■ Task directions
Read the listing below and copy out every line that holds "matching".

(Collected data)
>> BEGIN

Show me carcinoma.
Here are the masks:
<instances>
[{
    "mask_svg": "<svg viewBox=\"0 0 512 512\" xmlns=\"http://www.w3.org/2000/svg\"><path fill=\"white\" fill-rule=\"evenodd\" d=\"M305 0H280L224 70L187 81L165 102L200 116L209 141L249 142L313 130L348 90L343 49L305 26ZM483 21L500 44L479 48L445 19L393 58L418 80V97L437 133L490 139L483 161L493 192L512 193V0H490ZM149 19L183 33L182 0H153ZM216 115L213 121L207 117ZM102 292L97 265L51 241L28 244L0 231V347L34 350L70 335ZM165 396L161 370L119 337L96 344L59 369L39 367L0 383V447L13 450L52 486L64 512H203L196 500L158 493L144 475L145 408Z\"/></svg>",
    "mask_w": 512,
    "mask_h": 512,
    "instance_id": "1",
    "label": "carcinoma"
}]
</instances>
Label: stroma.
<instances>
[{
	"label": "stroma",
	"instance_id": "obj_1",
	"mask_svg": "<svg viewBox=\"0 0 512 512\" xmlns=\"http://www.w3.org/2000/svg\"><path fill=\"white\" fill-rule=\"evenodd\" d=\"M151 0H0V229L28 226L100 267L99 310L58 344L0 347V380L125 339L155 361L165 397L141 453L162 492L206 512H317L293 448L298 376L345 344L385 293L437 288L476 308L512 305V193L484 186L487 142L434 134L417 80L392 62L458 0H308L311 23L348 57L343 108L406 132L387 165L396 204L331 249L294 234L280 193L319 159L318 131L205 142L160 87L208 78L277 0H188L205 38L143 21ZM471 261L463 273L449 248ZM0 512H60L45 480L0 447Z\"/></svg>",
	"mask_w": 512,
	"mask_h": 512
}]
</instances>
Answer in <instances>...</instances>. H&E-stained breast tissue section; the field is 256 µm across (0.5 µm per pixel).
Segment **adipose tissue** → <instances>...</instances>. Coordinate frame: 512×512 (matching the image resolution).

>> END
>> BEGIN

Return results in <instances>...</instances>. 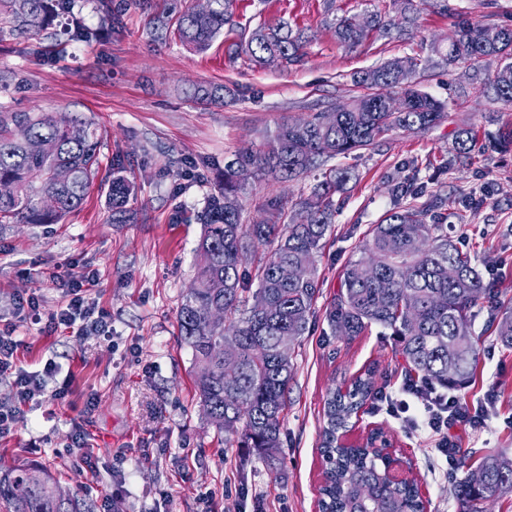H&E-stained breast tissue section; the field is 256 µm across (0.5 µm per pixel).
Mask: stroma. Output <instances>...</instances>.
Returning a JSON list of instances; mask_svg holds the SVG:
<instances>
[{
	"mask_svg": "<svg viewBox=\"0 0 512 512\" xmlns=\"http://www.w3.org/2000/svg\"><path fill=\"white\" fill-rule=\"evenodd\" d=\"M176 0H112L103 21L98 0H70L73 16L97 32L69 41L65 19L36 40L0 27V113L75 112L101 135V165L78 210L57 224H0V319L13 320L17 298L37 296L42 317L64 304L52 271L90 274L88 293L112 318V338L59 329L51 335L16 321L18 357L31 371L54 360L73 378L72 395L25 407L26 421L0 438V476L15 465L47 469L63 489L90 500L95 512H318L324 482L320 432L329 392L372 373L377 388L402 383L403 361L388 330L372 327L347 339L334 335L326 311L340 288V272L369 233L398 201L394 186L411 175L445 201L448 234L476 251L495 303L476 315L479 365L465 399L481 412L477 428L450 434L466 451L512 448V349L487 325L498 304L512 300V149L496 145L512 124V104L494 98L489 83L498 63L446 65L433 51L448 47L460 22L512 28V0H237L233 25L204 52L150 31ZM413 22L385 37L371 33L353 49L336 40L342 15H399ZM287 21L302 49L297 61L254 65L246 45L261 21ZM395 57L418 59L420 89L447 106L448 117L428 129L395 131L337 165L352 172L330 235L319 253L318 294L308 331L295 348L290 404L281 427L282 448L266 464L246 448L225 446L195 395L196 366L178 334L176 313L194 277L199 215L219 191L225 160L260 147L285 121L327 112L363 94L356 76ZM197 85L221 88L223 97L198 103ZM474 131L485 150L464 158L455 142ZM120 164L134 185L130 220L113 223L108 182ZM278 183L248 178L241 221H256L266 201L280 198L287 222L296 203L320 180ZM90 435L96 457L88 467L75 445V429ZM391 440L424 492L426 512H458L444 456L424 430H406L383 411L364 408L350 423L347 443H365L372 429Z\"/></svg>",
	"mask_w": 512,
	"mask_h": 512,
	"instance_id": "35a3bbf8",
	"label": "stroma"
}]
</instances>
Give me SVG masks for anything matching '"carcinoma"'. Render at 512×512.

>> END
>> BEGIN

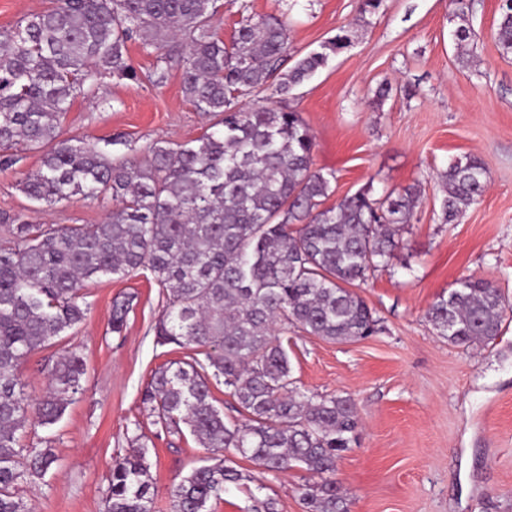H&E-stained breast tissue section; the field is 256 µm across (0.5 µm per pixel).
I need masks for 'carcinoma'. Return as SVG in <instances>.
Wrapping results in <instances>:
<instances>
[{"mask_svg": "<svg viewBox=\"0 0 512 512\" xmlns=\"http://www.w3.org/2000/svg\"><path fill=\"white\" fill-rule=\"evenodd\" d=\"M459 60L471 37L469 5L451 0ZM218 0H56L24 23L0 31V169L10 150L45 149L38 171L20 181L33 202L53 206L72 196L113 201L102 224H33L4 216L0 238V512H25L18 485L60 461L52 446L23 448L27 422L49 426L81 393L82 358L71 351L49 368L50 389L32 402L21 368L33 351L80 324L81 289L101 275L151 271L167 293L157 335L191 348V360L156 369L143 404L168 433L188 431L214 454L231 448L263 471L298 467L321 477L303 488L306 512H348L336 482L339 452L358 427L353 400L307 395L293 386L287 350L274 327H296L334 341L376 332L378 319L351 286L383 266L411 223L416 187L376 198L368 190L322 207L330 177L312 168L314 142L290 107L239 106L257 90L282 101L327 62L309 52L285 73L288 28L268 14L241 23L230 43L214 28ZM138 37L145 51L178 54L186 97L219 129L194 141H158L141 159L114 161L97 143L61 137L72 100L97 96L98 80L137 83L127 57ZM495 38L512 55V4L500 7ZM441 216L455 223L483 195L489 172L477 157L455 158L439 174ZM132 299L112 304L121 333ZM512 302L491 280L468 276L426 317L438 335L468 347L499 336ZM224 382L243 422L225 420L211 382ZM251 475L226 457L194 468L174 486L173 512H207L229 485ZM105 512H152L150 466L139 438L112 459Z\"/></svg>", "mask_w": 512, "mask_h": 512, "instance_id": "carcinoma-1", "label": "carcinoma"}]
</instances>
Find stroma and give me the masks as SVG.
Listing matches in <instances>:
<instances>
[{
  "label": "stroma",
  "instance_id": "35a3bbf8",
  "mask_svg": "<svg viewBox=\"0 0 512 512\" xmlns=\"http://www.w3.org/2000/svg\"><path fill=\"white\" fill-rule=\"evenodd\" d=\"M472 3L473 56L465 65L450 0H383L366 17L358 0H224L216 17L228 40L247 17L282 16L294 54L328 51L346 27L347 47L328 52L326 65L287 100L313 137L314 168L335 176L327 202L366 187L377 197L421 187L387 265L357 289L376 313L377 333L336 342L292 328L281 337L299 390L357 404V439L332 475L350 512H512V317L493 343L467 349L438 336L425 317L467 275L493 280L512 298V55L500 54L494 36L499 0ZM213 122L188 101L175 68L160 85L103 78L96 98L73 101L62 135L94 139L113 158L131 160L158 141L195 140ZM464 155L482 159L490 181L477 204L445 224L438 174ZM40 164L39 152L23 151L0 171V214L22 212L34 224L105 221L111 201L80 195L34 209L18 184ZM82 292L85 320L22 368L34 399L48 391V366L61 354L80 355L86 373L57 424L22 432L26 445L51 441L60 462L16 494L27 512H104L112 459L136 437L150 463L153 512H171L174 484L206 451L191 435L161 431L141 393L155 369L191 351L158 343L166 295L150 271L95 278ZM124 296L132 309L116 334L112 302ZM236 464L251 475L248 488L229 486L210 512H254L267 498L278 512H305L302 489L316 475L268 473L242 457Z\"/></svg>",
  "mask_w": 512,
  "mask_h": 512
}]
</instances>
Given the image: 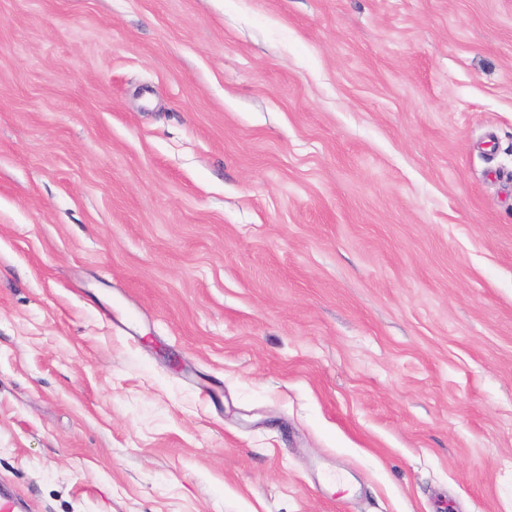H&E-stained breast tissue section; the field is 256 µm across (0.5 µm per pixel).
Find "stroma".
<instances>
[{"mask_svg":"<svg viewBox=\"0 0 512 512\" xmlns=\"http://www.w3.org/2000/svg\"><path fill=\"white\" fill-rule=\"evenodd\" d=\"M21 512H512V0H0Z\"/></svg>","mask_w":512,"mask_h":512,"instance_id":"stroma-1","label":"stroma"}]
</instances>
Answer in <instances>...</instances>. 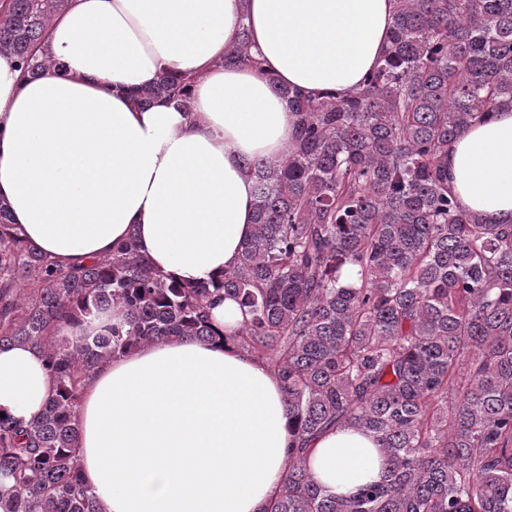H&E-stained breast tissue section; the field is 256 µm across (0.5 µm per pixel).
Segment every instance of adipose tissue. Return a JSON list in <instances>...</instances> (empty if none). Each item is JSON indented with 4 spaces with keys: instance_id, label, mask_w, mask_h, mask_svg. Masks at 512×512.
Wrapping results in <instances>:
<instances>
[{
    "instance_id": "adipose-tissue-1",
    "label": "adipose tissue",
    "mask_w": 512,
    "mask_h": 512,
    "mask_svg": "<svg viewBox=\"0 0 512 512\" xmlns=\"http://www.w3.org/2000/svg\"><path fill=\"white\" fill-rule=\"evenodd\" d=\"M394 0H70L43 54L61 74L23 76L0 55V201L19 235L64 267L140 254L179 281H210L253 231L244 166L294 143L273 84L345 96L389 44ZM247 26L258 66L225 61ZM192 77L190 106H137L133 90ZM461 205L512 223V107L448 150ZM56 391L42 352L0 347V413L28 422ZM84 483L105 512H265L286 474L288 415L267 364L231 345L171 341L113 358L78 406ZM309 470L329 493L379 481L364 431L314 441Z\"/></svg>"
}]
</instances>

>> END

■ Response
Segment **adipose tissue** → <instances>...</instances>. Coordinate frame: 512×512 (matching the image resolution).
Give me SVG masks for anything matching '"carcinoma"'. Render at 512×512.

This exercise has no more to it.